(Stored data):

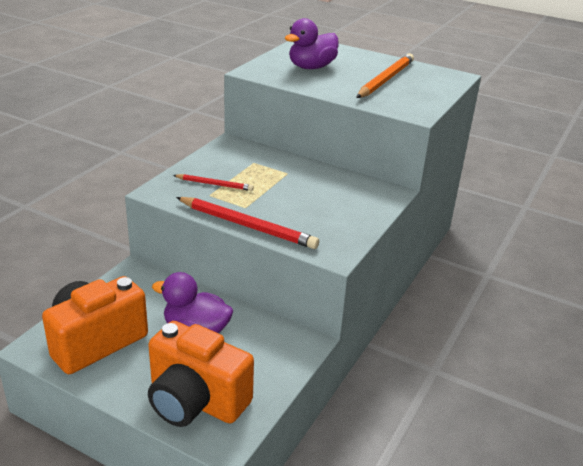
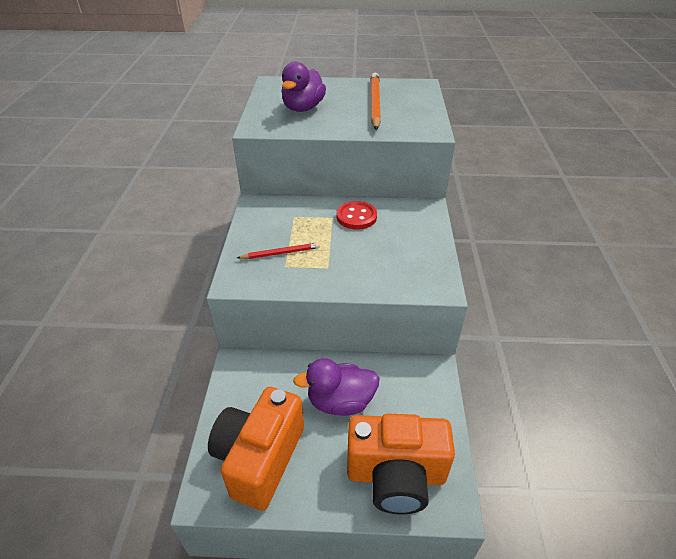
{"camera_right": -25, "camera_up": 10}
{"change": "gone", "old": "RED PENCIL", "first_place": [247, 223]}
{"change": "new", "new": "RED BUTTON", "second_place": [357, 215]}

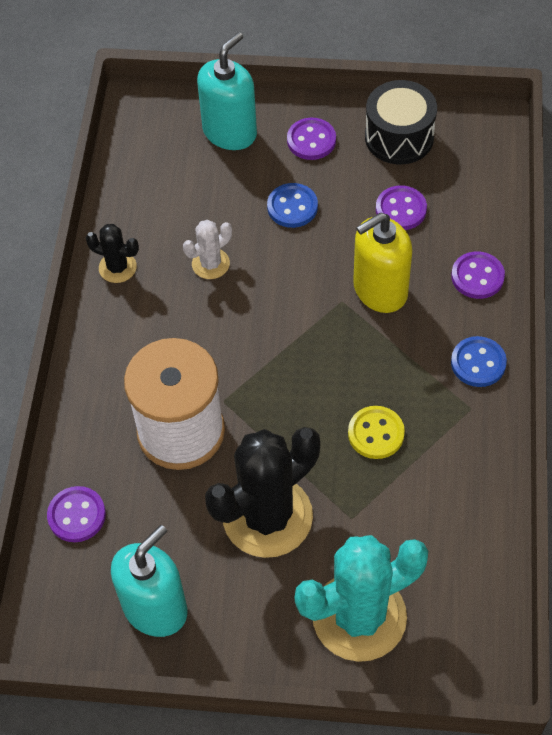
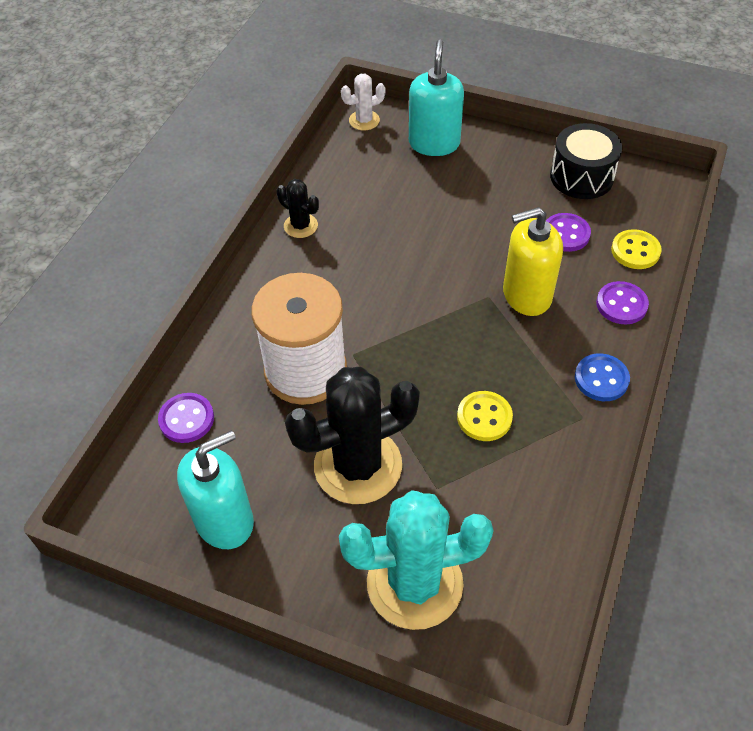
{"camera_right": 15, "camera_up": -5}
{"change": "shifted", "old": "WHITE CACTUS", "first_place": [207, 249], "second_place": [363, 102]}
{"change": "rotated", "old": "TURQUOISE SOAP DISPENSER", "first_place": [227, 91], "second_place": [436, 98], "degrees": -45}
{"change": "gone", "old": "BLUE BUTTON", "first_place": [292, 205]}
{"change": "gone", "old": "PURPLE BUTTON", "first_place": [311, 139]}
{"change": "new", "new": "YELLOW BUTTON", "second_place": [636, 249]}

(What you are asked to do): All the lines that hold the word "change" must appear in the answer, copied from the records.

(Written response):
{"change": "gone", "old": "RED PENCIL", "first_place": [247, 223]}
{"change": "new", "new": "RED BUTTON", "second_place": [357, 215]}
{"change": "shifted", "old": "WHITE CACTUS", "first_place": [207, 249], "second_place": [363, 102]}
{"change": "rotated", "old": "TURQUOISE SOAP DISPENSER", "first_place": [227, 91], "second_place": [436, 98], "degrees": -45}
{"change": "gone", "old": "BLUE BUTTON", "first_place": [292, 205]}
{"change": "gone", "old": "PURPLE BUTTON", "first_place": [311, 139]}
{"change": "new", "new": "YELLOW BUTTON", "second_place": [636, 249]}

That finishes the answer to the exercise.